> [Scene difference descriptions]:
• • • • •

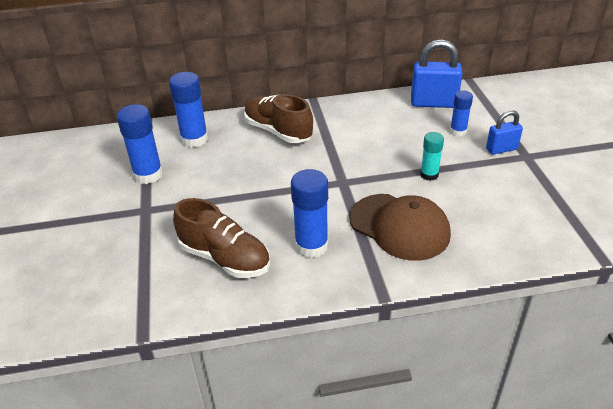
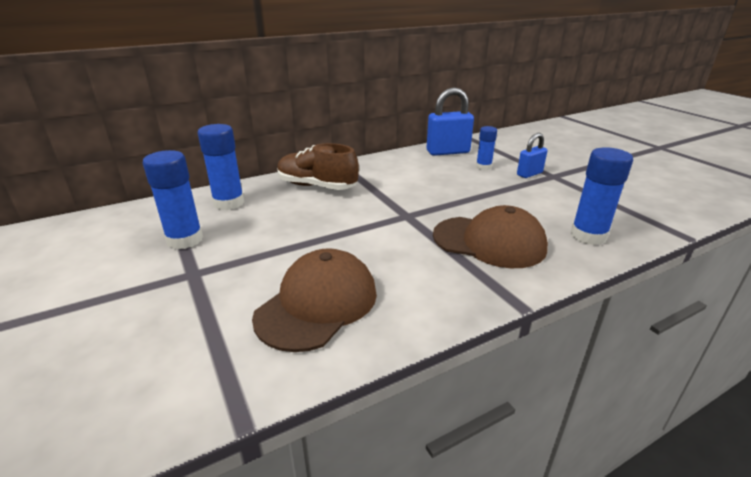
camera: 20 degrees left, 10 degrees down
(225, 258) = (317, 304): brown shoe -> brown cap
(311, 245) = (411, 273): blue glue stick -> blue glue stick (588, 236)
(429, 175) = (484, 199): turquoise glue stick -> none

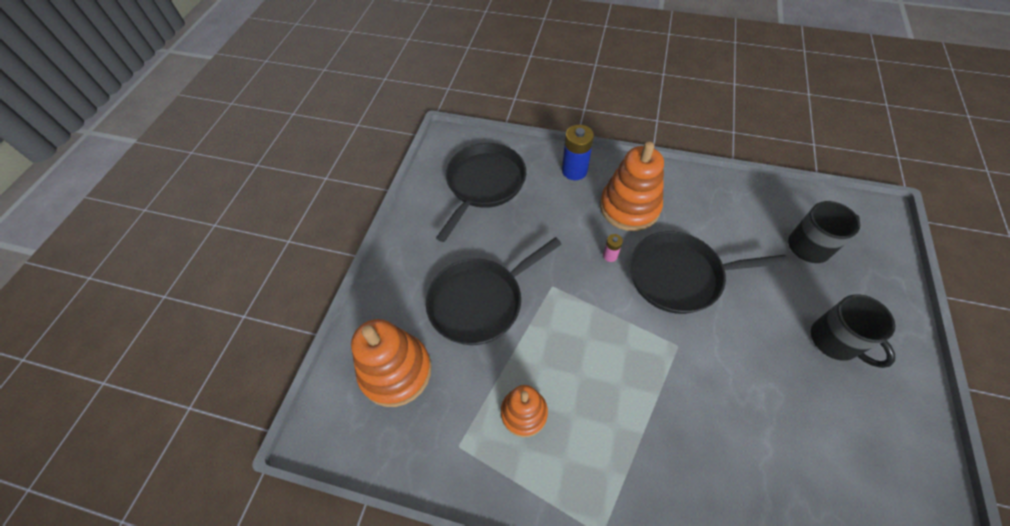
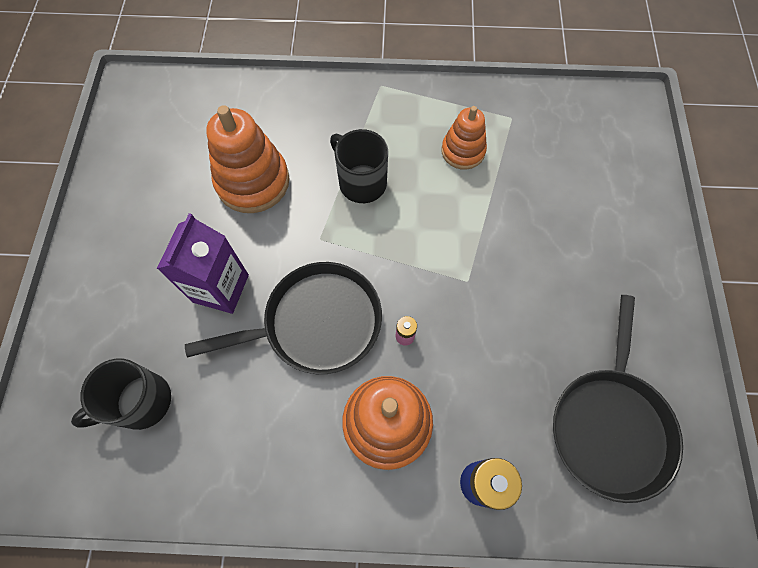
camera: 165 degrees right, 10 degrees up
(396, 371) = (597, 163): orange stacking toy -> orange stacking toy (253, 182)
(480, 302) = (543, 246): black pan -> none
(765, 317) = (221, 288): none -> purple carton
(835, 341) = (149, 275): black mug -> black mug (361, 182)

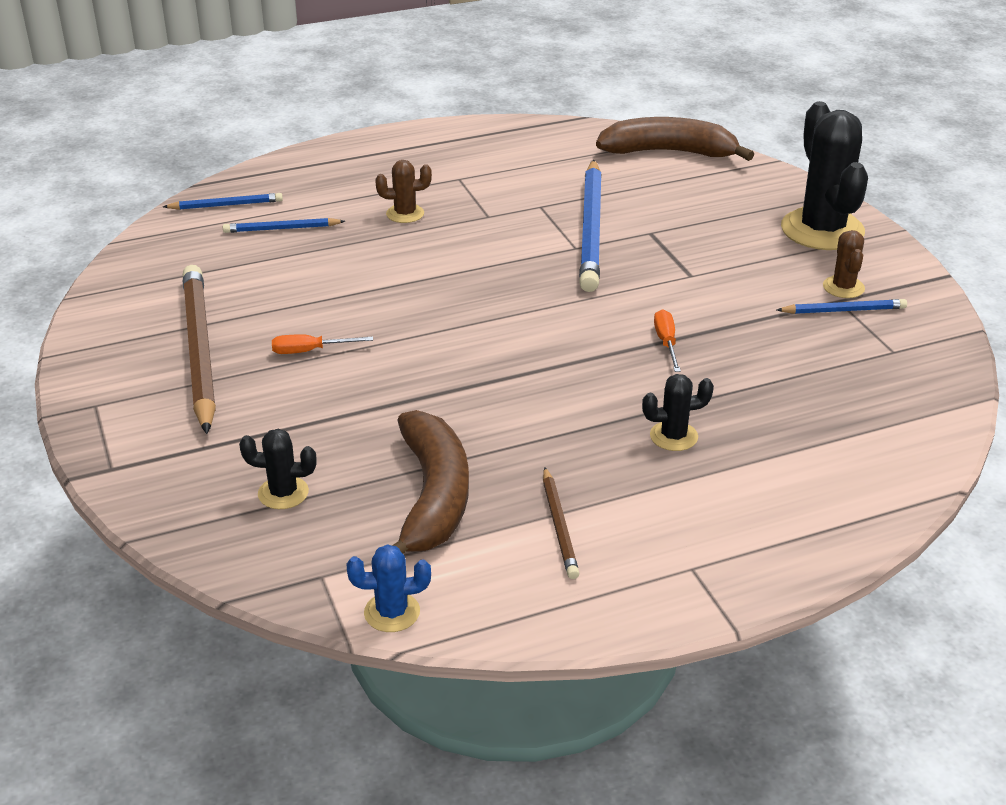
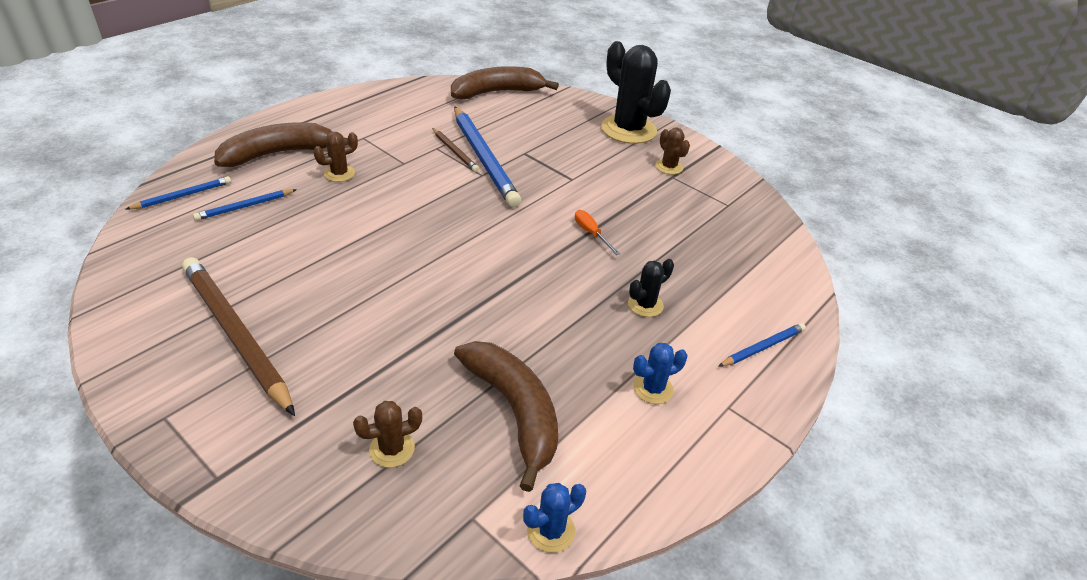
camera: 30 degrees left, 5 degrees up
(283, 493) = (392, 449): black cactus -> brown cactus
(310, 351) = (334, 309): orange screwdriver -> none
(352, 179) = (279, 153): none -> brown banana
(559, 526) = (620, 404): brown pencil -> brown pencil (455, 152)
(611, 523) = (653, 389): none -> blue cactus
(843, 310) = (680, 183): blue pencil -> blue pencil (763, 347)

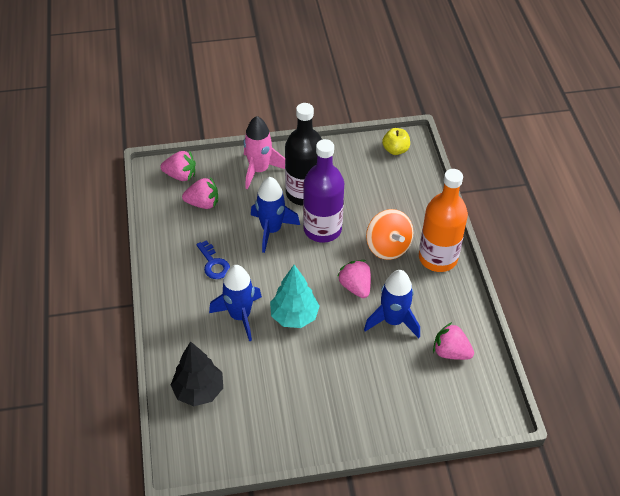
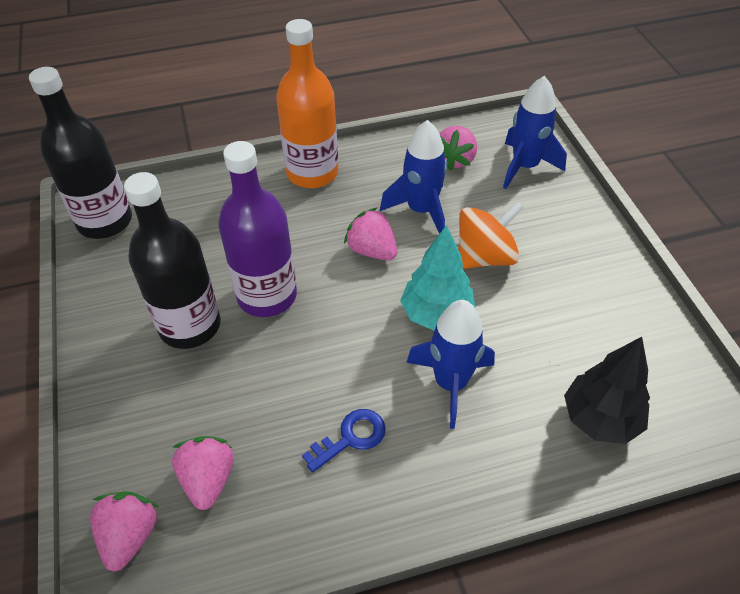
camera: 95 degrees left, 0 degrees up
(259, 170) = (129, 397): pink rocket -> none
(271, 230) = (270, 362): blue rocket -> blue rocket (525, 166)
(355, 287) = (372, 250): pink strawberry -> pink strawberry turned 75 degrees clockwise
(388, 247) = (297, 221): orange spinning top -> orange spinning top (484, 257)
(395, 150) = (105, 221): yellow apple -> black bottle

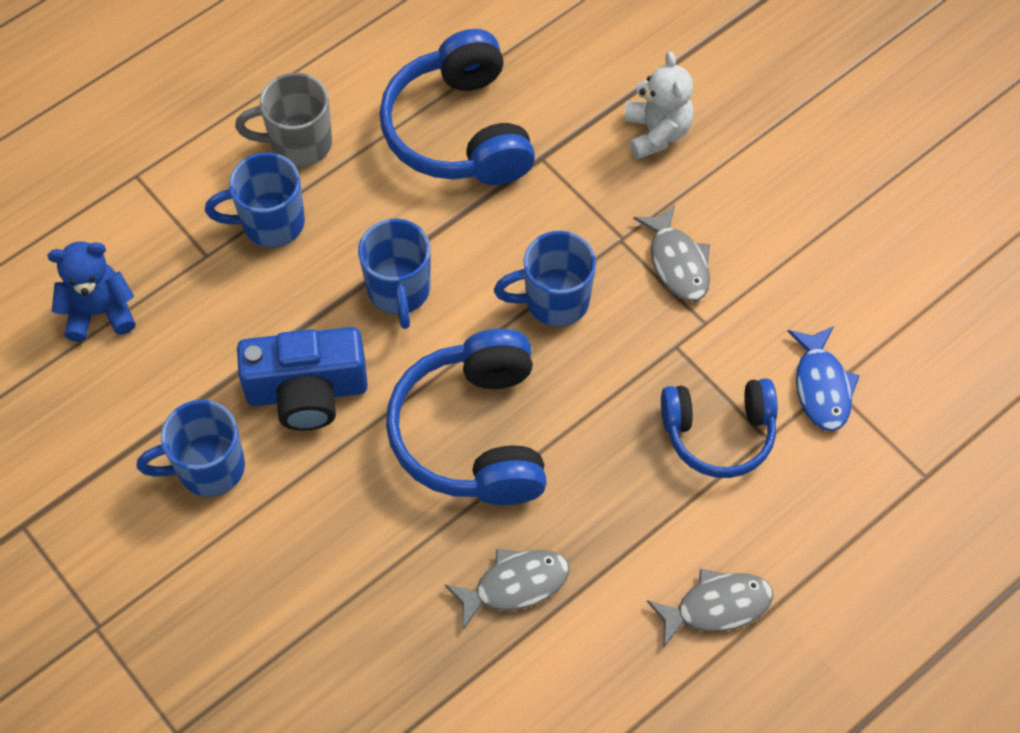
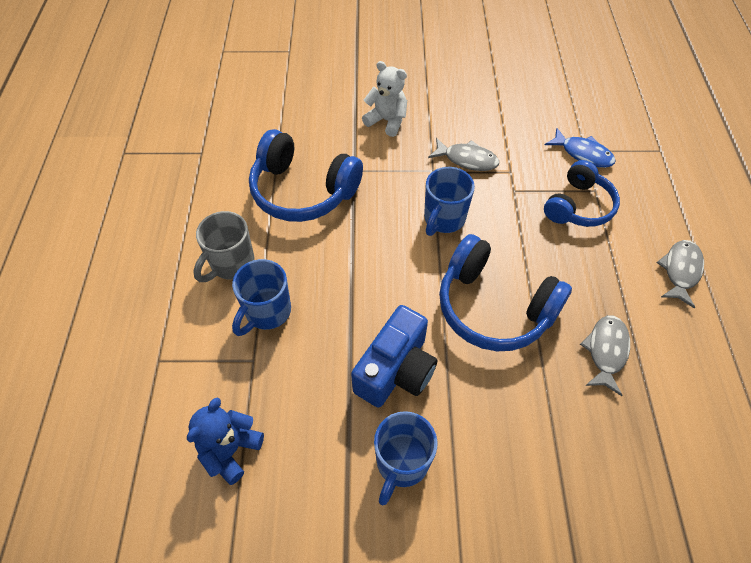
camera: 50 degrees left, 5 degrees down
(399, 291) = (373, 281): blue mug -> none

• • • • •

> [What needs to be done]: No picture is to be printed. Output exactly the lines above from the line containing "(352, 179) = (279, 153): none -> brown banana" through the line containing "(388, 247) = (297, 221): orange".

> [Result of the task]:
(352, 179) = (279, 153): none -> brown banana
(559, 526) = (620, 404): brown pencil -> brown pencil (455, 152)
(611, 523) = (653, 389): none -> blue cactus
(843, 310) = (680, 183): blue pencil -> blue pencil (763, 347)

camera: 95 degrees left, 0 degrees up
(259, 170) = (129, 397): pink rocket -> none
(271, 230) = (270, 362): blue rocket -> blue rocket (525, 166)
(355, 287) = (372, 250): pink strawberry -> pink strawberry turned 75 degrees clockwise
(388, 247) = (297, 221): orange spinning top -> orange spinning top (484, 257)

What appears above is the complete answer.